What is needed. Where the string "lime" occurs in a line of the data below, that line should be copied.

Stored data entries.
[Start of Attachment]
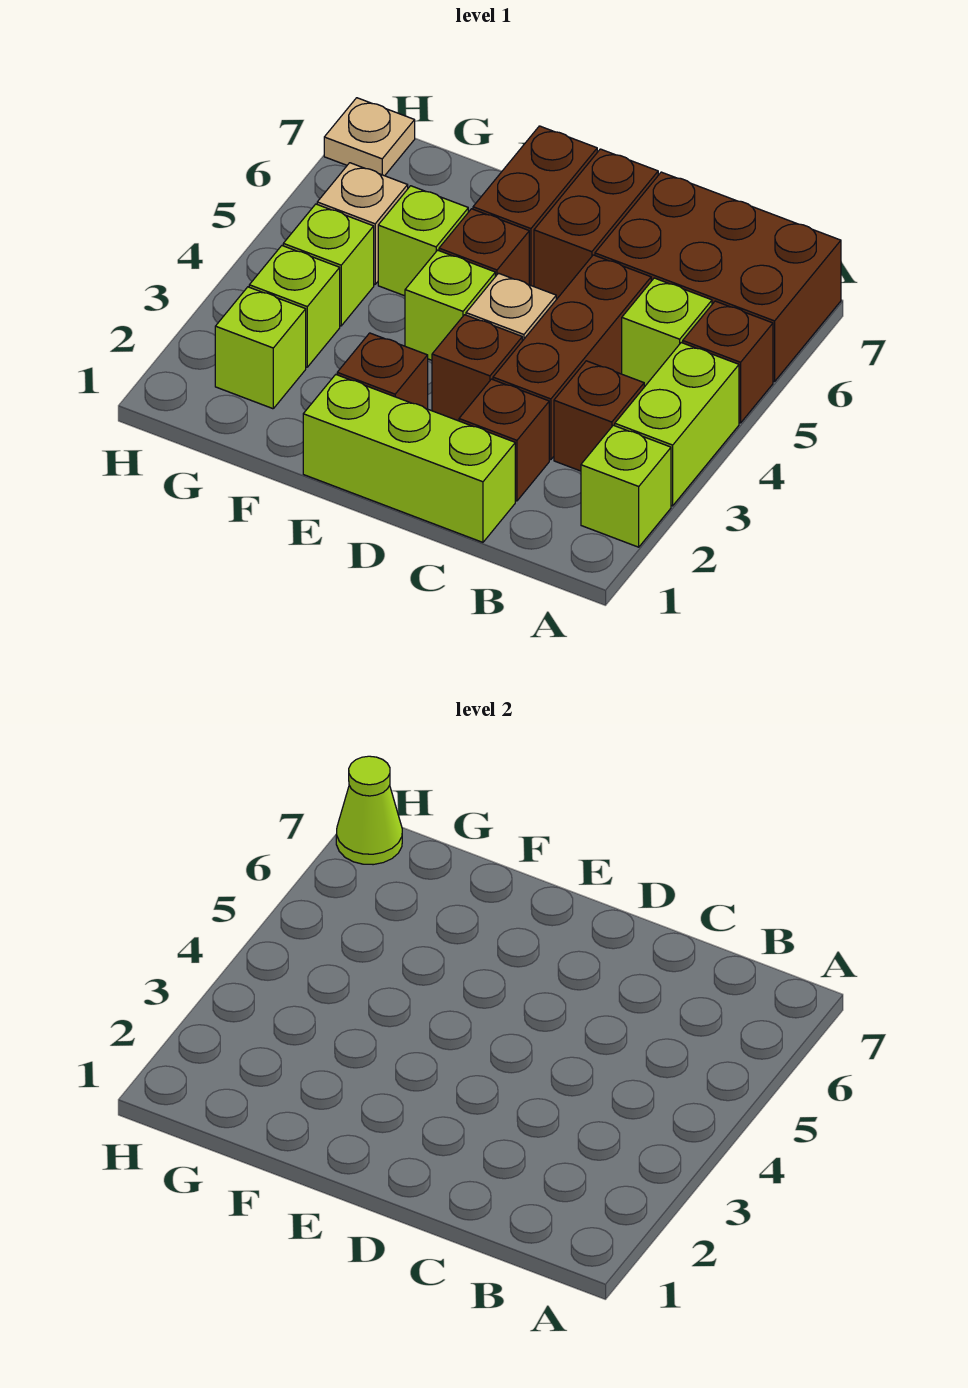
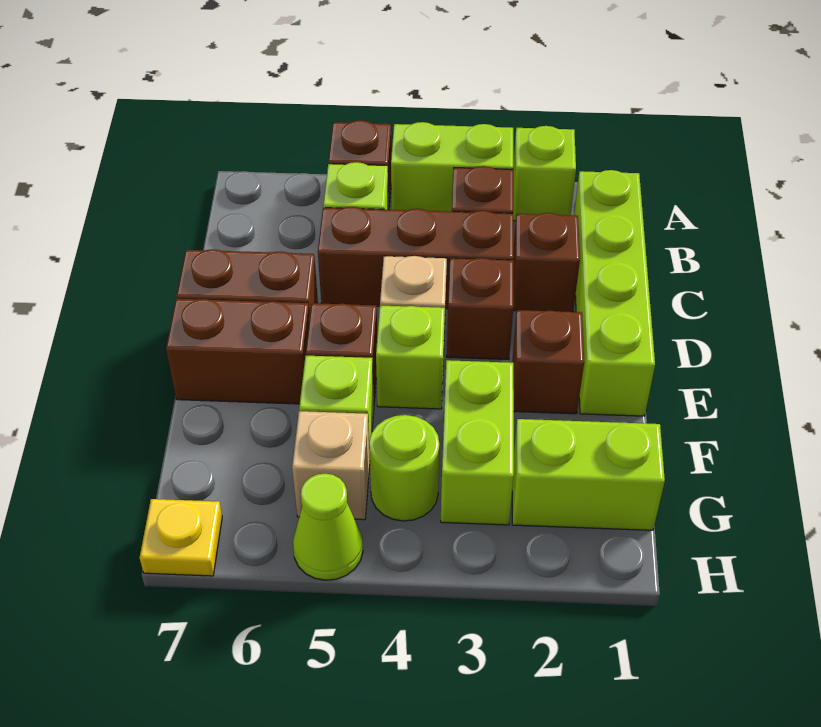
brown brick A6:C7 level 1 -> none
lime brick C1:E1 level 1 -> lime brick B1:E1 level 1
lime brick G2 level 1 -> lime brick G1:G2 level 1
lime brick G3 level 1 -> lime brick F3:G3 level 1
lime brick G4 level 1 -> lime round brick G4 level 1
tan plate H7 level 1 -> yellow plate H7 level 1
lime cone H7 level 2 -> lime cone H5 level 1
[End of Attachment]
[Start of Attachment]
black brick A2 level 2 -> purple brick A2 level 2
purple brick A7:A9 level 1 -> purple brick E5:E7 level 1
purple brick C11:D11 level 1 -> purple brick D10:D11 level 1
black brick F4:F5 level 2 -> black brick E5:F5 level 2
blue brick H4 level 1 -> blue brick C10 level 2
[End of Attachment]
[Start of Attachment]
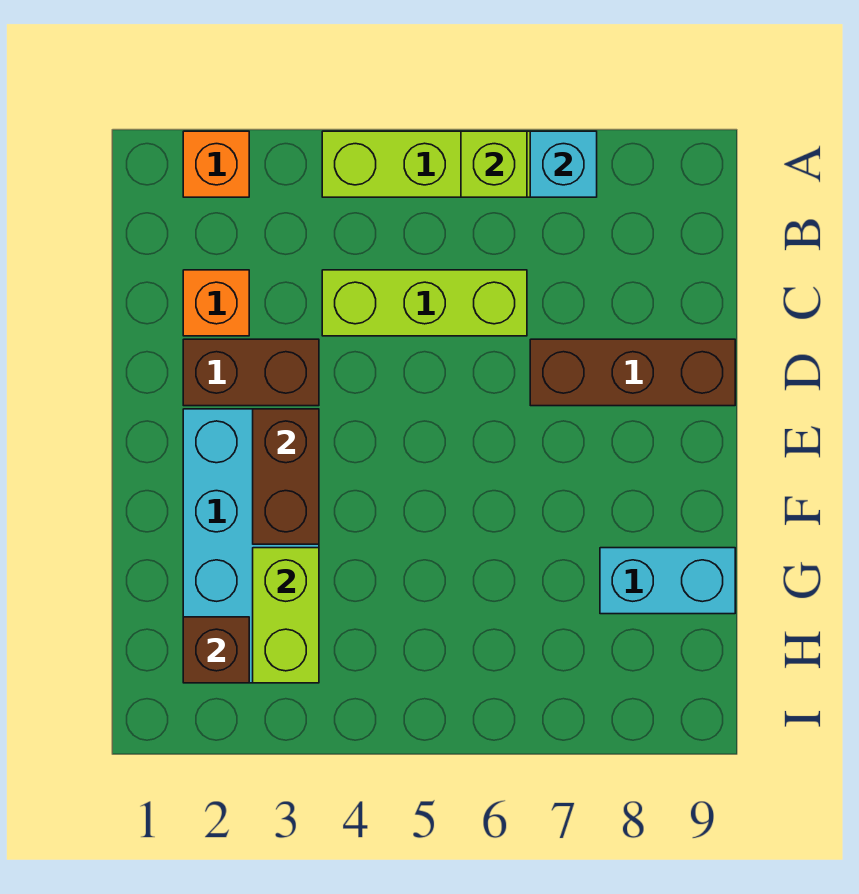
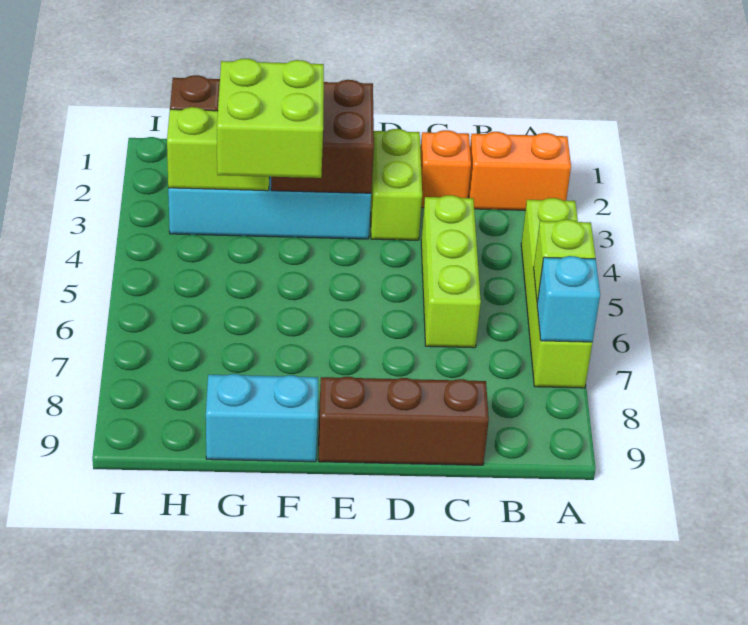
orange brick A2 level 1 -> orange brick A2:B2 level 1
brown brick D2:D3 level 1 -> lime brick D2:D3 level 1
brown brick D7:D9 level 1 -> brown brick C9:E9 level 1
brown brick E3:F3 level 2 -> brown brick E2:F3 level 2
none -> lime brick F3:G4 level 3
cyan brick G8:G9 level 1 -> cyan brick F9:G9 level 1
[End of Attachment]
Finished exercise.
lime brick C1:E1 level 1 -> lime brick B1:E1 level 1
lime brick G2 level 1 -> lime brick G1:G2 level 1
lime brick G3 level 1 -> lime brick F3:G3 level 1
lime brick G4 level 1 -> lime round brick G4 level 1
lime cone H7 level 2 -> lime cone H5 level 1
brown brick D2:D3 level 1 -> lime brick D2:D3 level 1
none -> lime brick F3:G4 level 3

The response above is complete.